• [Prompt]: Take the line that contains "(335, 452) = (396, 602): none -> brown nut" and every line after it in the material below, and quote them exactly.

• [Information provided]:
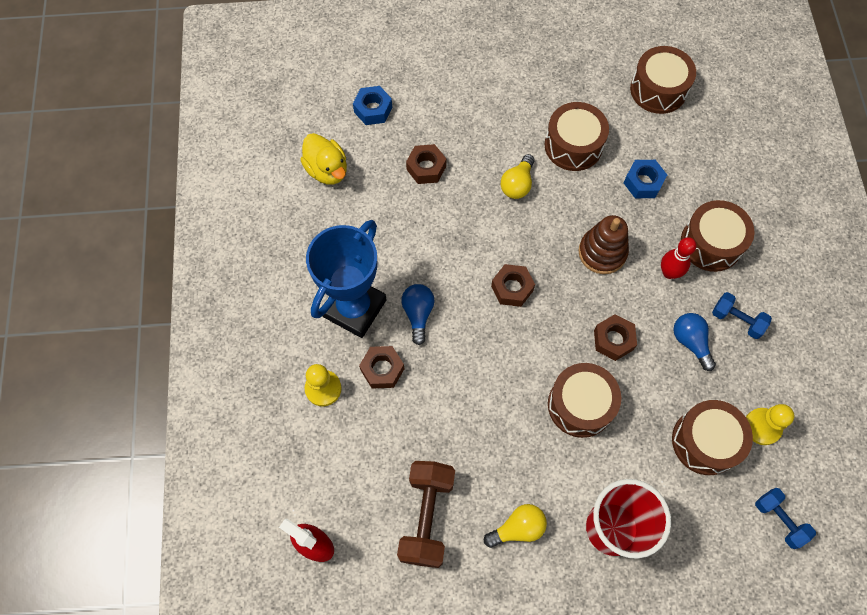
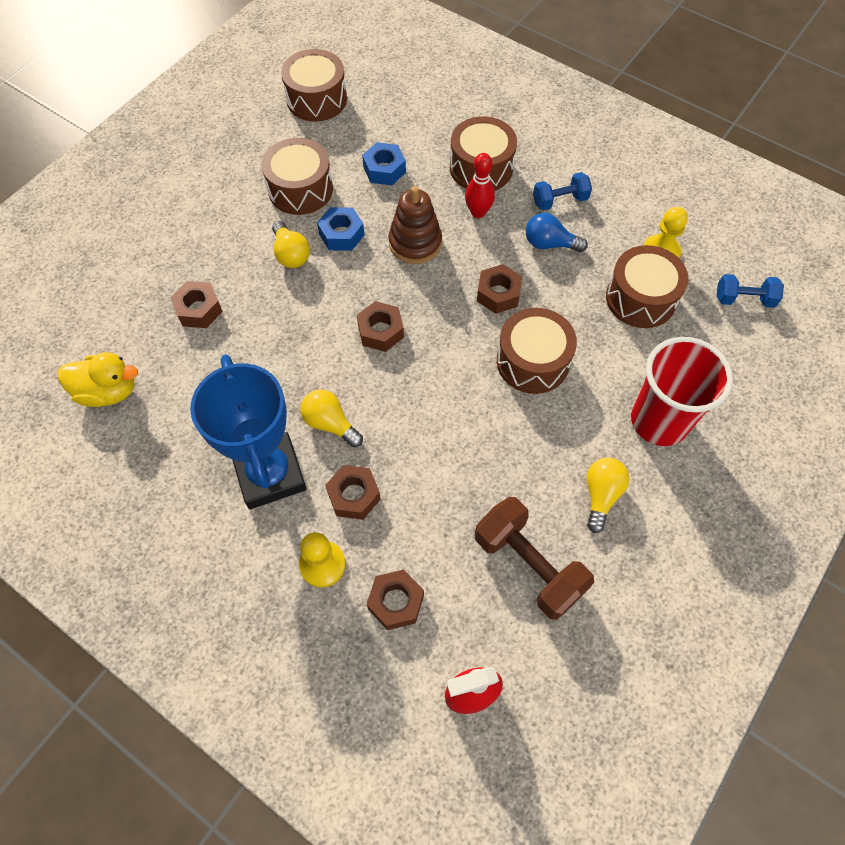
camera: 50 degrees left, 5 degrees down
(335, 452) = (396, 602): none -> brown nut
(373, 109) = (93, 307): blue nut -> blue nut (341, 234)
(418, 314) = (330, 423): blue light bulb -> yellow light bulb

• [Completed exercise]:
(335, 452) = (396, 602): none -> brown nut
(373, 109) = (93, 307): blue nut -> blue nut (341, 234)
(418, 314) = (330, 423): blue light bulb -> yellow light bulb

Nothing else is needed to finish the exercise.